Exercise aim
Report how many lines of the material contain the string "numericTimeSignature", giving the number alone.
——————————
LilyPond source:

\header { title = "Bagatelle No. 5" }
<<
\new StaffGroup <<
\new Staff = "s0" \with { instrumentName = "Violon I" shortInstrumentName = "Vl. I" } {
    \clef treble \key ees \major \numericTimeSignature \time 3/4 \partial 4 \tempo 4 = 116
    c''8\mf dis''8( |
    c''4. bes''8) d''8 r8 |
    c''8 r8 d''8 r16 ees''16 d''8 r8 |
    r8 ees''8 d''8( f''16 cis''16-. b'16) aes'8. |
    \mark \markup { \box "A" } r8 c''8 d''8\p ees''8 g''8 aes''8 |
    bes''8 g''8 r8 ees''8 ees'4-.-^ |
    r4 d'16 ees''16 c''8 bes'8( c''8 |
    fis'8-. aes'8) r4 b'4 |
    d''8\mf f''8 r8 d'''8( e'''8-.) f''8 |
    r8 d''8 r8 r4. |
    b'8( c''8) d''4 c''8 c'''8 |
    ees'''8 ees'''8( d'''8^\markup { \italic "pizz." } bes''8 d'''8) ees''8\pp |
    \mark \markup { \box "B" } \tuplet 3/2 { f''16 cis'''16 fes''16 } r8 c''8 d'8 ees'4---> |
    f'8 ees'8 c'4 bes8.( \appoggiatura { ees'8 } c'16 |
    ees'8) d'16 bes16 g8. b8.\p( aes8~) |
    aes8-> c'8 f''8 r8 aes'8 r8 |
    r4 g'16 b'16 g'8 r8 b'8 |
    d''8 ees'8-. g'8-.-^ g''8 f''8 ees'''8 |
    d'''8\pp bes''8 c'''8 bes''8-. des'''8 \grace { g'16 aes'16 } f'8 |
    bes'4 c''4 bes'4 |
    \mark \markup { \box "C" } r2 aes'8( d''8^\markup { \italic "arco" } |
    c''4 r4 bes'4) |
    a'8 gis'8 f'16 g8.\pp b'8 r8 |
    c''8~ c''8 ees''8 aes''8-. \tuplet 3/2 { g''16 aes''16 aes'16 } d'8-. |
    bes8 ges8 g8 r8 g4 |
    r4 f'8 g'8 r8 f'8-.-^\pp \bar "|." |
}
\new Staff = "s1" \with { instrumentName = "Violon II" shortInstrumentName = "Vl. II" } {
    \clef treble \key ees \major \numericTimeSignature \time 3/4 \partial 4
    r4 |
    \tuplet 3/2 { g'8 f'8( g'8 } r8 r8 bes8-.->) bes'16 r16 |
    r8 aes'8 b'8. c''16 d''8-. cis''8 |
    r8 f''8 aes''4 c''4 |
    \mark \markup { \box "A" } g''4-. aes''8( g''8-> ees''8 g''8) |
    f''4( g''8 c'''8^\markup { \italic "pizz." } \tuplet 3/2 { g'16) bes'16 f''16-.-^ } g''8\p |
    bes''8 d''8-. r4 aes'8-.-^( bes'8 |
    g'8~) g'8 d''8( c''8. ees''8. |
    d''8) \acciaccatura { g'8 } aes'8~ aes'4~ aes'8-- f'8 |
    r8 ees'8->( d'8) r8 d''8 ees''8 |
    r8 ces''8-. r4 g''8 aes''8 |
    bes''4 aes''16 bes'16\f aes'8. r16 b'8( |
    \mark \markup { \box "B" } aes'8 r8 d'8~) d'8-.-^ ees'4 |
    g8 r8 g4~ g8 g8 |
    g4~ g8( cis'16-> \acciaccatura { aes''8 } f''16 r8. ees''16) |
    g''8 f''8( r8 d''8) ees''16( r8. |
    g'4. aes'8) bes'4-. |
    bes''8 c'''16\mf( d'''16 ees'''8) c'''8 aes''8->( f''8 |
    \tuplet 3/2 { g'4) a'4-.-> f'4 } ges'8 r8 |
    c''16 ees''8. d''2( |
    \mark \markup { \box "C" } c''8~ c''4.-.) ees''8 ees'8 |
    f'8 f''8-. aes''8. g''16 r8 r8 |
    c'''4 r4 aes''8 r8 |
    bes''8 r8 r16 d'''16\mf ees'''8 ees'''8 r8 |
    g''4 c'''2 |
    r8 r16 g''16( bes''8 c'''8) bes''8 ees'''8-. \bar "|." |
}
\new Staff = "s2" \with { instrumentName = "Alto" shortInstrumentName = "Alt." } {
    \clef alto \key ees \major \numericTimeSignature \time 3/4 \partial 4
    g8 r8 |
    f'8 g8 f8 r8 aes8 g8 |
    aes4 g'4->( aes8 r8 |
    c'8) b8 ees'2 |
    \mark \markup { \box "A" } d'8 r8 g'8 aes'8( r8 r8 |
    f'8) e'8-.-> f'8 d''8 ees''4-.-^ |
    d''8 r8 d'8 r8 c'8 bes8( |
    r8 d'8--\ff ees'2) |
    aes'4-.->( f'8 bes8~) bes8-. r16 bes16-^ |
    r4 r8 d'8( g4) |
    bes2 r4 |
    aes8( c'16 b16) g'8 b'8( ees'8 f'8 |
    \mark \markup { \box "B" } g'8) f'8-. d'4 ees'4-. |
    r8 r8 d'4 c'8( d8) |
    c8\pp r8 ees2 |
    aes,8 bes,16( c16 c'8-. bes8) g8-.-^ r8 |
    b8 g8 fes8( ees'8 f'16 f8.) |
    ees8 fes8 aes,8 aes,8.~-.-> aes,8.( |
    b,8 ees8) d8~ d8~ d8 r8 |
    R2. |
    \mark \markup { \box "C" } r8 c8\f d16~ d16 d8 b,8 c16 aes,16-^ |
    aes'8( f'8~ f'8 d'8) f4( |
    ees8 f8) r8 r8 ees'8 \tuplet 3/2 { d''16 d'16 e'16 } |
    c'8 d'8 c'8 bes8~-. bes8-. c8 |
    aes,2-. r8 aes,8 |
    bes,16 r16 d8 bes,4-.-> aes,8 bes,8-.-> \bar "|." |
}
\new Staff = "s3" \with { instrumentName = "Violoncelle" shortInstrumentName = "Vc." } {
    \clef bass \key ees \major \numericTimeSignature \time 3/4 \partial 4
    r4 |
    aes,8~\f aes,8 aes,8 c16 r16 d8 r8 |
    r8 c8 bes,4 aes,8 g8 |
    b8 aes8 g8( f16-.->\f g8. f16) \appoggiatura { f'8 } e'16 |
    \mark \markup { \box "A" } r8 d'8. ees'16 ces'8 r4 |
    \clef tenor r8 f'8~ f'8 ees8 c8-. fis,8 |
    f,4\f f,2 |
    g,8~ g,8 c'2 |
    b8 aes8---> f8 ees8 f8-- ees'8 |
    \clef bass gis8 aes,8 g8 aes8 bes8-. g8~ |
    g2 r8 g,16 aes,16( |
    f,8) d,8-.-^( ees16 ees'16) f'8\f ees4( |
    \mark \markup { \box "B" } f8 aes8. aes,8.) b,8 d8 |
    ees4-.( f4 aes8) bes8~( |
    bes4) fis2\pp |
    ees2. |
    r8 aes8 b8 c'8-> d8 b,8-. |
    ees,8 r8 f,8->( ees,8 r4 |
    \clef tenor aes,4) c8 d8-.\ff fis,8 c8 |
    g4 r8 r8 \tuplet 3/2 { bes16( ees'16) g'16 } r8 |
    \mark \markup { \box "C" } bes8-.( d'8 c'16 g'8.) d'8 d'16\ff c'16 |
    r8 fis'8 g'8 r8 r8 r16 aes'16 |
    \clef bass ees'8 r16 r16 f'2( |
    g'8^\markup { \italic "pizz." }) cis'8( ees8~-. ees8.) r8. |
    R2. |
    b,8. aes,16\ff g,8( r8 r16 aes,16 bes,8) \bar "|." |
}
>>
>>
——————————
The output
4